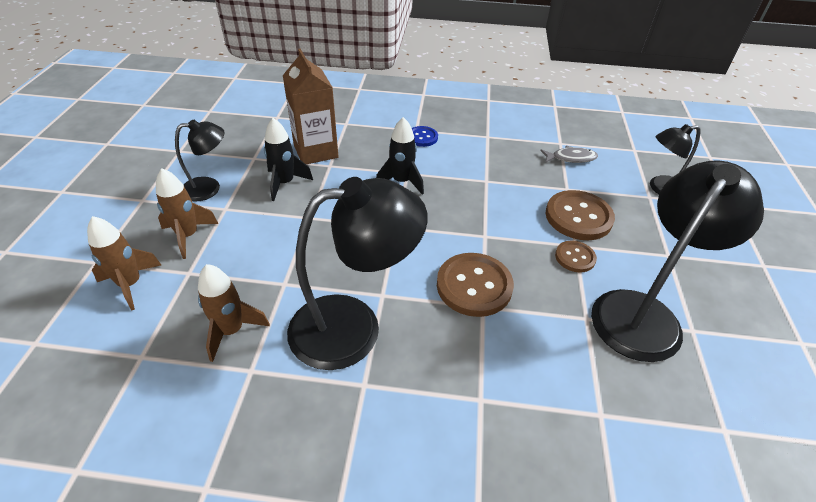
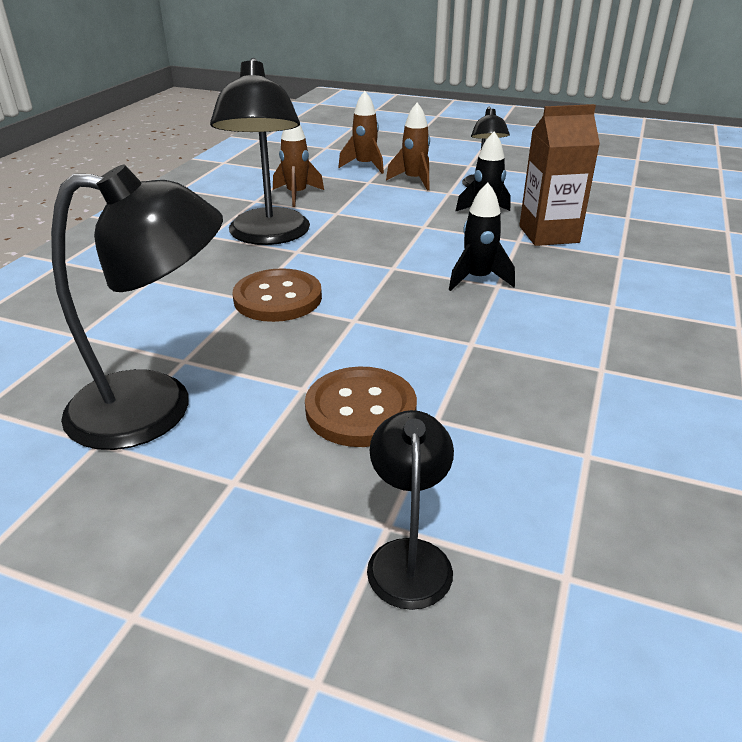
camera: 105 degrees right, 10 degrees down
(422, 137) = (589, 307): blue button -> none
(571, 158) = (530, 453): grey fish -> none
(575, 257) = (280, 380): brown button -> none
(644, 313) = (156, 408): black lamp -> black lamp turned 60 degrees counterclockwise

==*==

**TASK DESCRIPTION:**
Lines that contain "degrees" are to be copied from the records above.

**SOLUTION TO THIS PROBLEM:**
camera: 105 degrees right, 10 degrees down
(644, 313) = (156, 408): black lamp -> black lamp turned 60 degrees counterclockwise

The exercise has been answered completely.